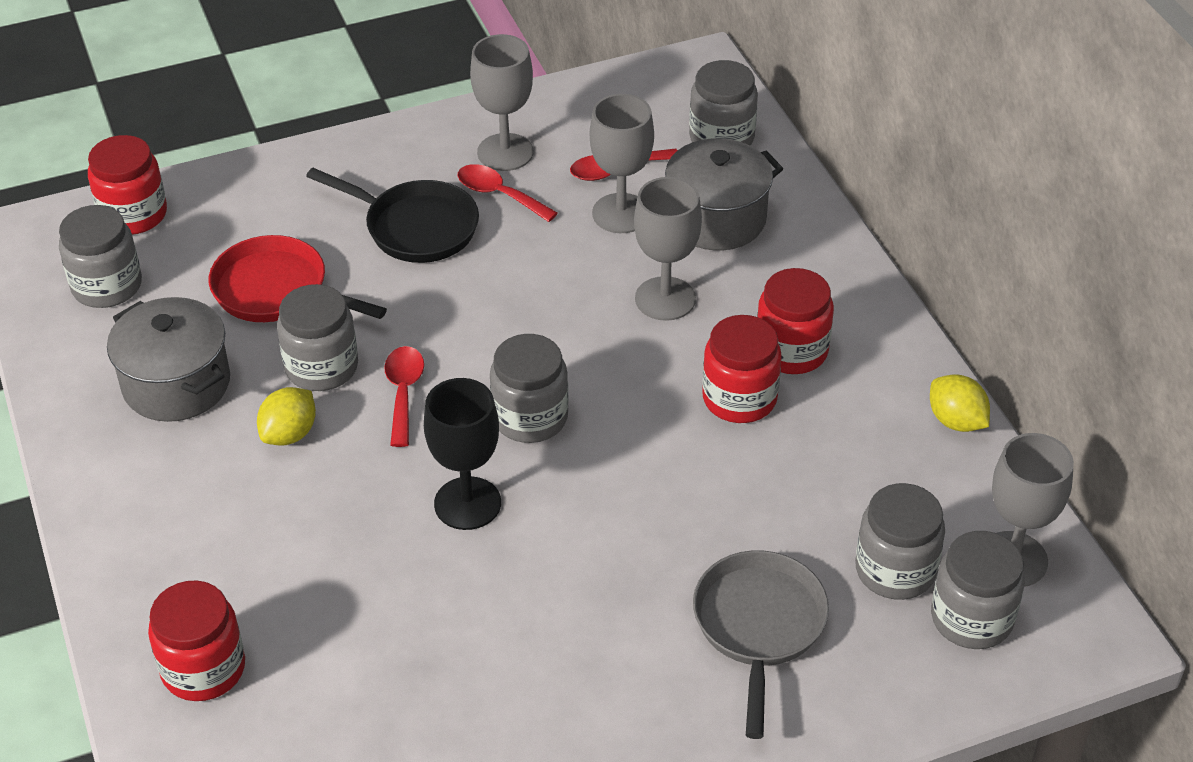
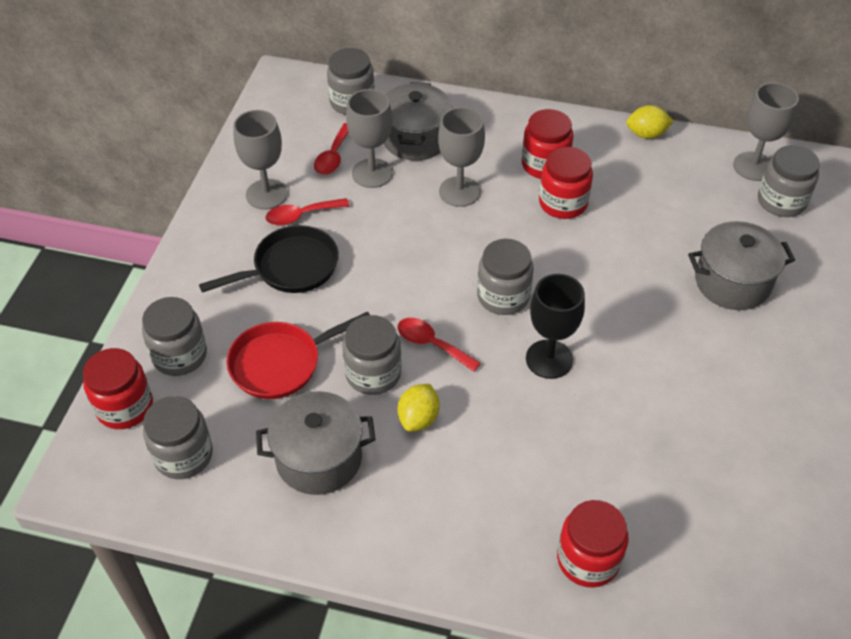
camera: 55 degrees left, 5 degrees up
(289, 434) = (418, 418): yellow lemon -> yellow lemon turned 45 degrees clockwise
(759, 626) = (732, 282): grey pan -> grey pot
(895, 570) = (730, 211): grey jar -> grey jar (180, 355)

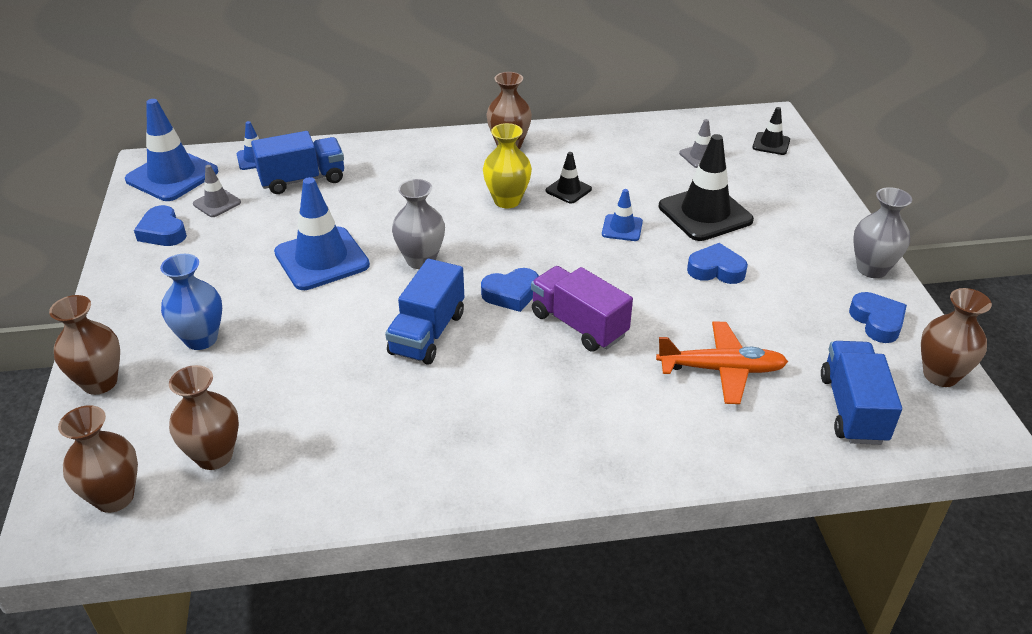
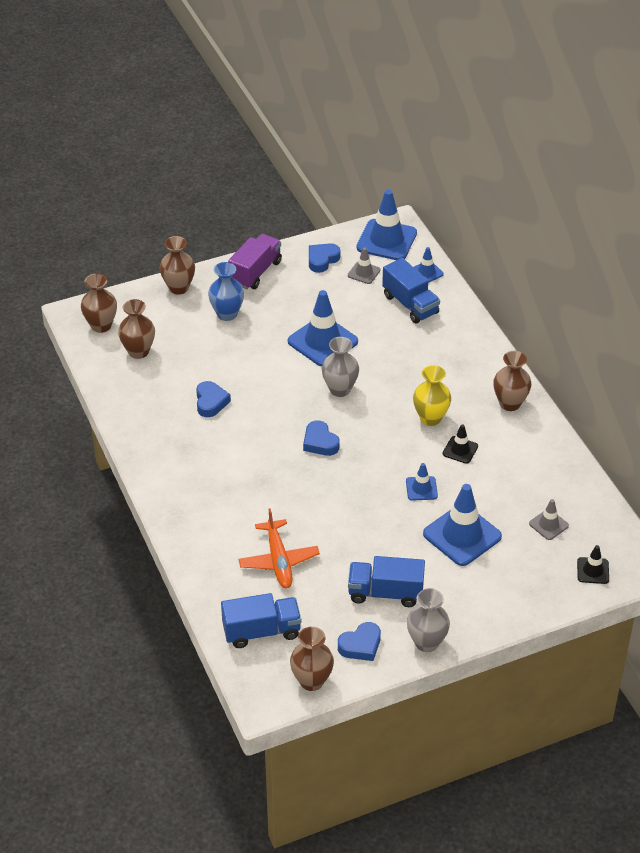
camera: 75 degrees right, 5 degrees up
(427, 333) = (266, 411): blue truck -> blue truck (385, 593)
(578, 324) = (300, 482): purple truck -> purple truck (255, 272)
(705, 213) = (462, 535): black traffic cone -> blue traffic cone
(716, 270) = (389, 548): blue heart -> blue heart (211, 402)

══════════

Find how many lines in the material above contain "blue", and answer with that number only.

» **Response**
3